▼▼▼

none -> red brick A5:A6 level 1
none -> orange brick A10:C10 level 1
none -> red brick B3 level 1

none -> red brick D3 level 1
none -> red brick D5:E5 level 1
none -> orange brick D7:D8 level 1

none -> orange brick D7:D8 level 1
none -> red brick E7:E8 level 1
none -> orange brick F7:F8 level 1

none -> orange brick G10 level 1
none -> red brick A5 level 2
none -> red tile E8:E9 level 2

▲▲▲
▼▼▼

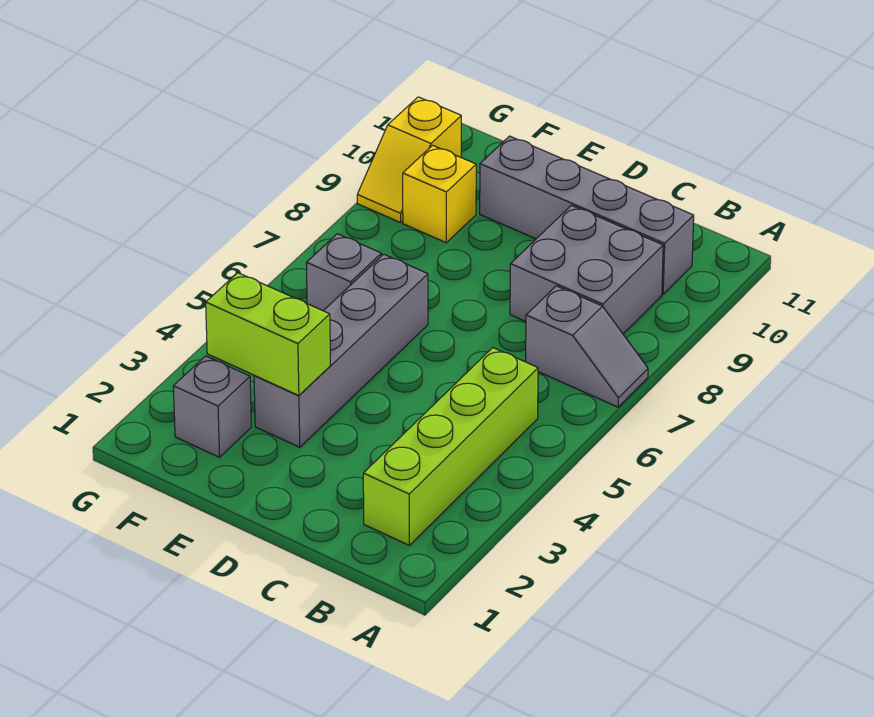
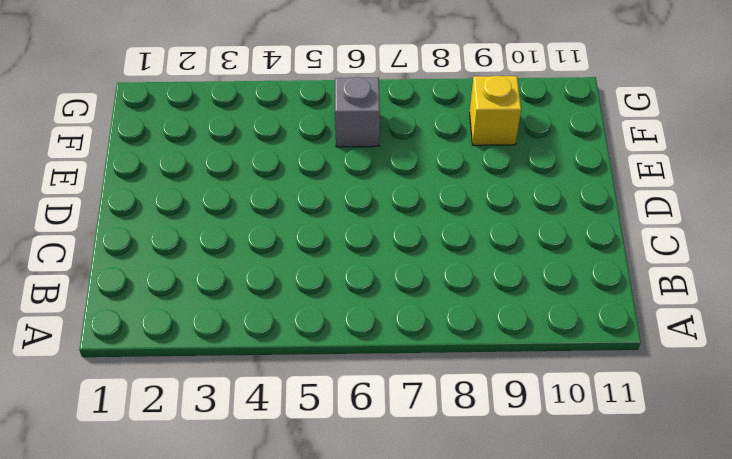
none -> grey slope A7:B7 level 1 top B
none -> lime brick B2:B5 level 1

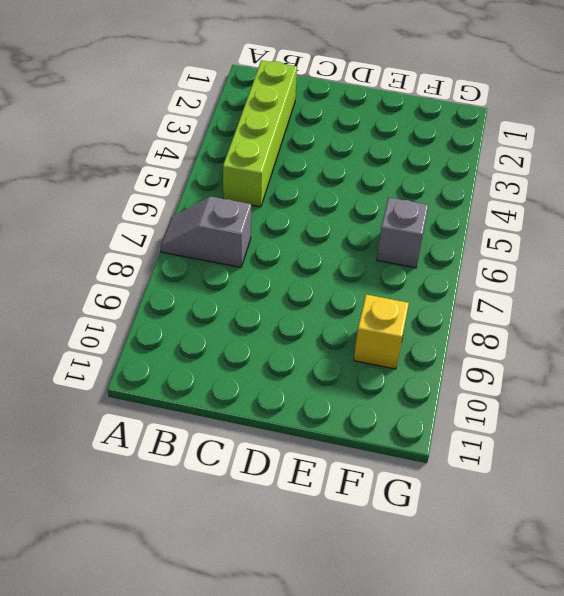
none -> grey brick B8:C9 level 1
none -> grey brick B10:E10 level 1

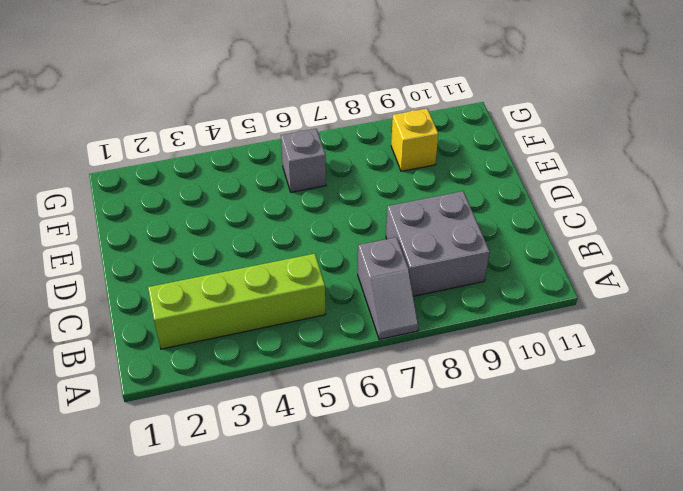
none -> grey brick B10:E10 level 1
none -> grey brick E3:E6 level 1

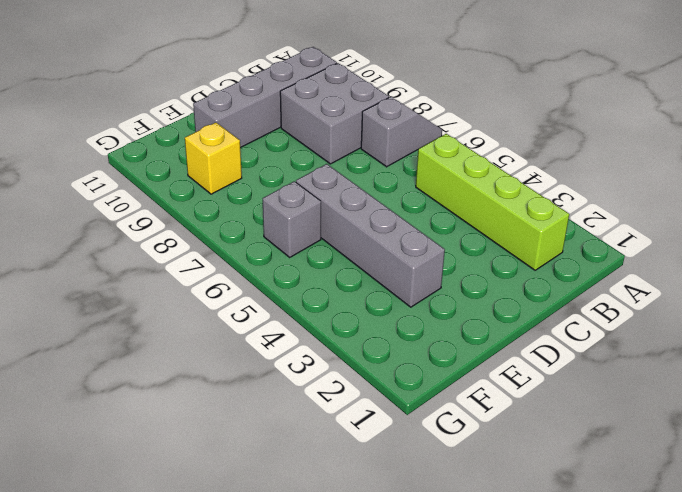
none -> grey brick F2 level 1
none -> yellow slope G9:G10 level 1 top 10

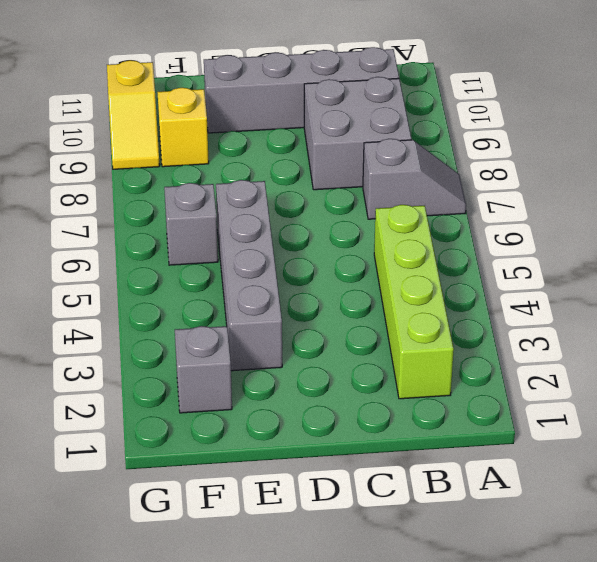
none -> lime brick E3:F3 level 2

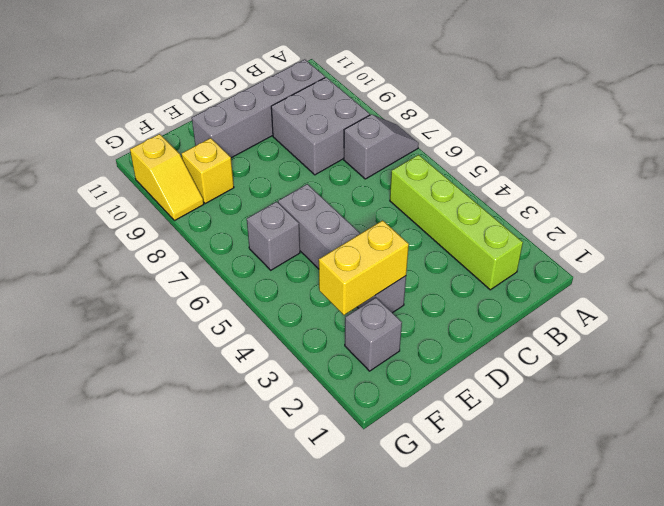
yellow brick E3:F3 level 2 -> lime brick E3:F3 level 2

▲▲▲
▼▼▼

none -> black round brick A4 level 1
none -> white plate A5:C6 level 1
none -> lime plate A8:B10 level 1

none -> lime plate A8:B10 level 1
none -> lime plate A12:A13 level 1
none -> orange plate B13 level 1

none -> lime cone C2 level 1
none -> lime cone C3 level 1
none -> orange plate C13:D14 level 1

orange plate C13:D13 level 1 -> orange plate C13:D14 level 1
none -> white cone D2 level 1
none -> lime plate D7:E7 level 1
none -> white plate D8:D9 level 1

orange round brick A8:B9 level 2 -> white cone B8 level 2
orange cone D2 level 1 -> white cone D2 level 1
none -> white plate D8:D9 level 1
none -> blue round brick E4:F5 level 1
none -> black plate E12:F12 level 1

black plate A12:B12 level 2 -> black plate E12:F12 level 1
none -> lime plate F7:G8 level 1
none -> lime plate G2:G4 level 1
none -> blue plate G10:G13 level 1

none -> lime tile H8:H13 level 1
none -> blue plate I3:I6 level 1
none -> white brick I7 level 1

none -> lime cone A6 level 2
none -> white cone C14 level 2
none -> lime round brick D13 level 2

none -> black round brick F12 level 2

▲▲▲

TASK REQUIREMENTS
Copy all lines from the material that contain "white".

YOUR SOLUTION
none -> white plate A5:C6 level 1
none -> white cone D2 level 1
none -> white plate D8:D9 level 1
orange round brick A8:B9 level 2 -> white cone B8 level 2
orange cone D2 level 1 -> white cone D2 level 1
none -> white plate D8:D9 level 1
none -> white brick I7 level 1
none -> white cone C14 level 2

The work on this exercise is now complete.